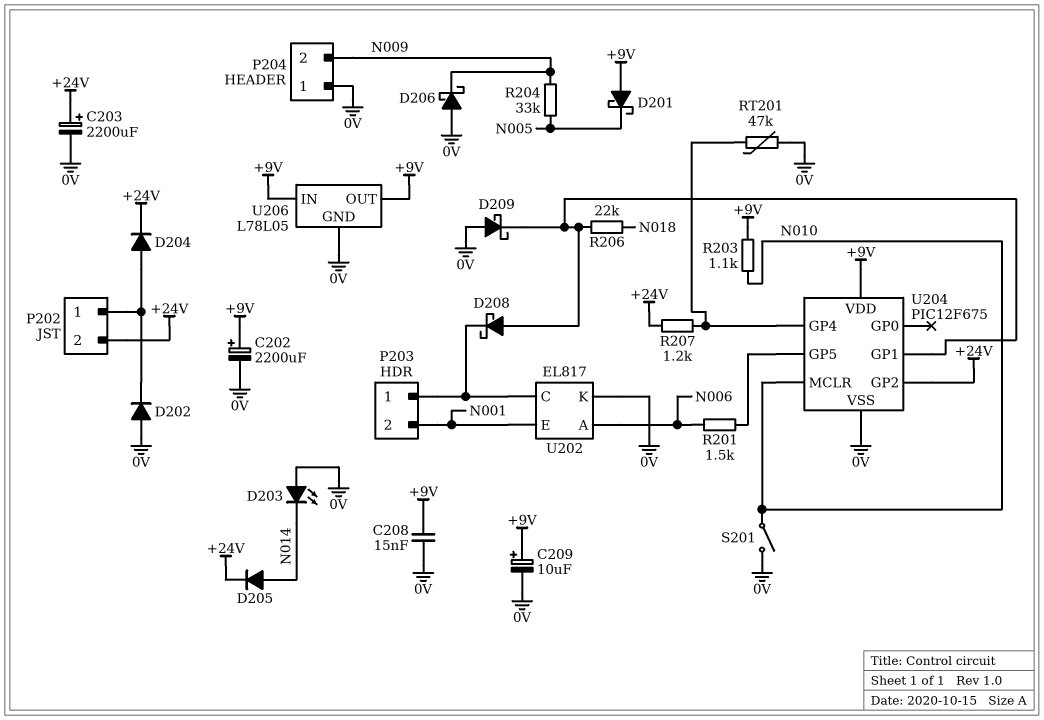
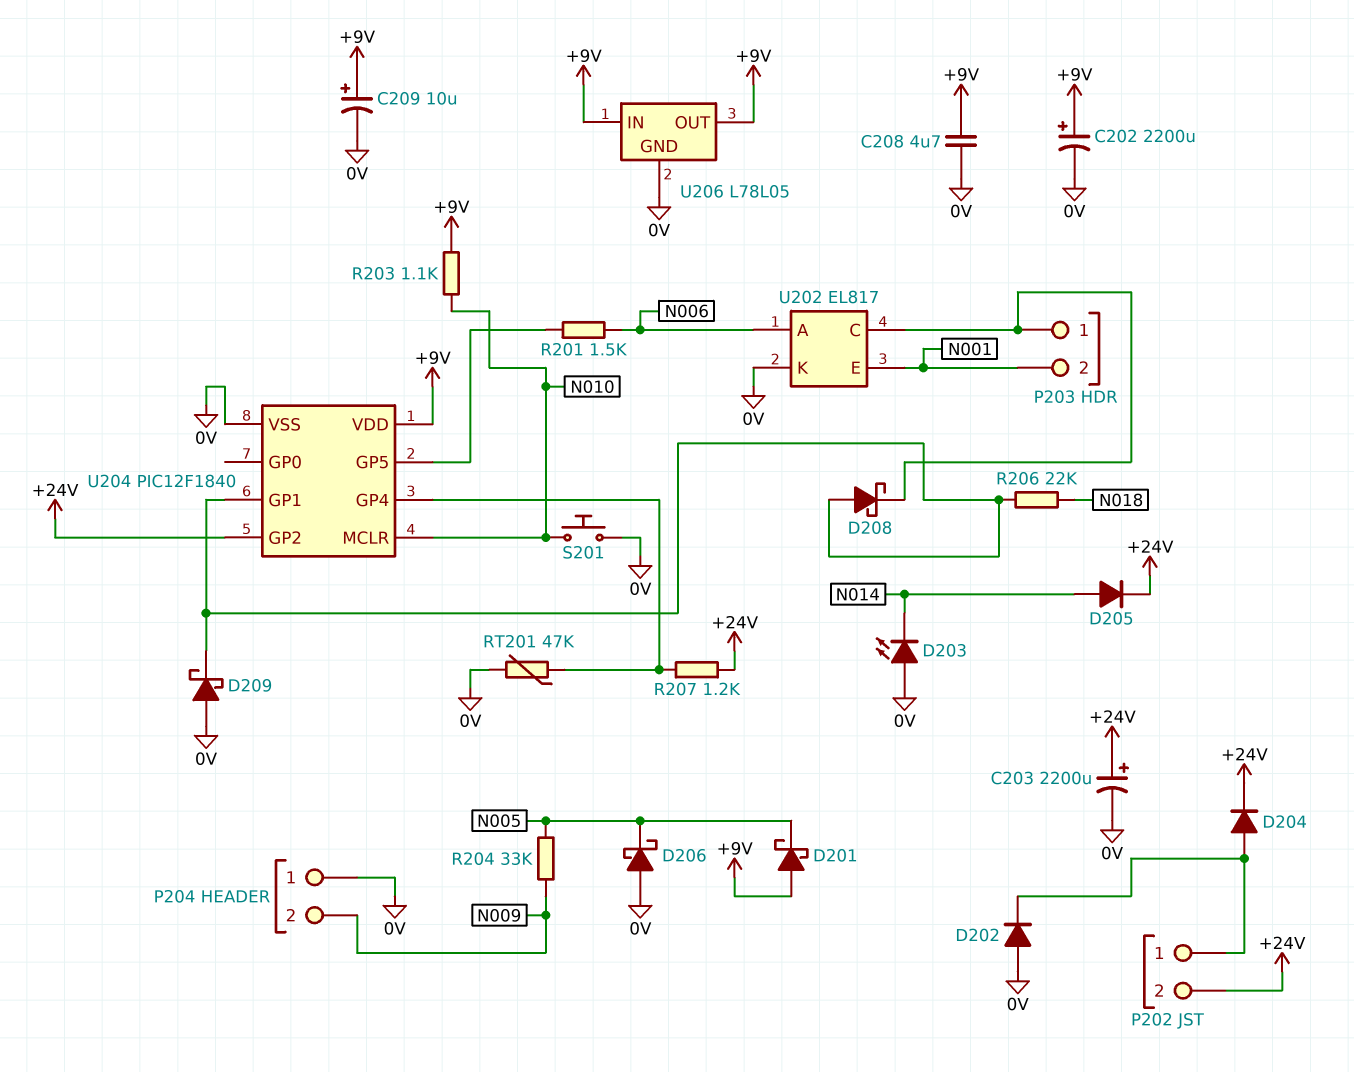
C208: 15nF (+9V, 0V) -> 4.7uF (+9V, 0V)
D206: schottky (A 0V, K N009) -> schottky (A 0V, K N005)
S201: switch (0V, N010) -> button (0V, N010)
U204: PIC12F675 -> PIC12F1840

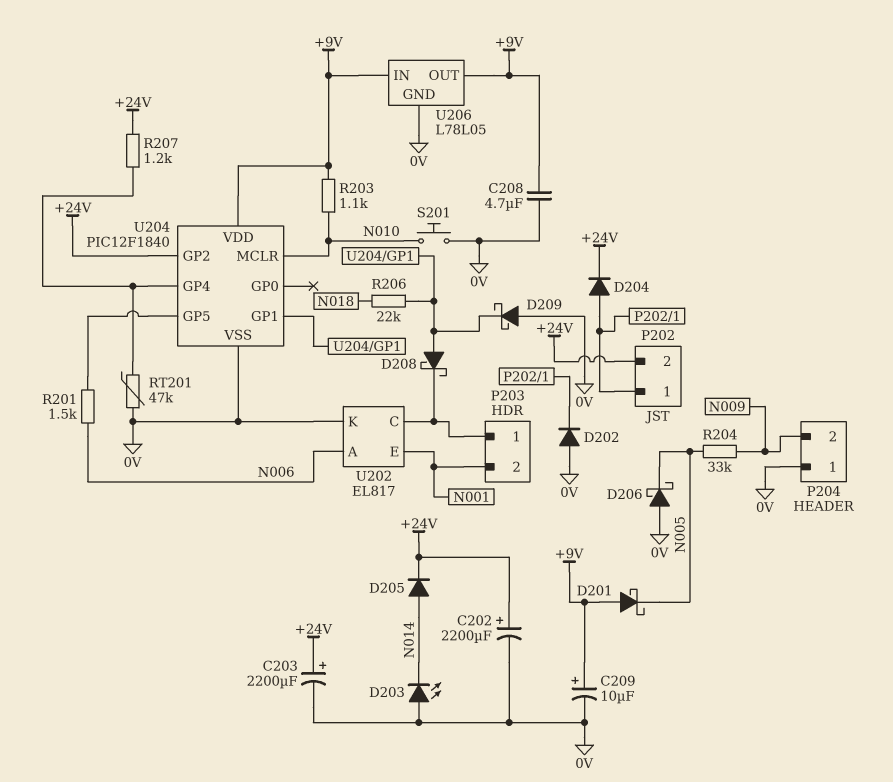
C202: 2200uF (plus +9V, minus 0V) -> 2200uF (plus +24V, minus 0V)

========================

- [Work to complete] Keep the pictures out and write out the records exactly.

- [Solved problem]
C208: 15nF (+9V, 0V) -> 4.7uF (+9V, 0V)
D206: schottky (A 0V, K N009) -> schottky (A 0V, K N005)
S201: switch (0V, N010) -> button (0V, N010)
U204: PIC12F675 -> PIC12F1840

C202: 2200uF (plus +9V, minus 0V) -> 2200uF (plus +24V, minus 0V)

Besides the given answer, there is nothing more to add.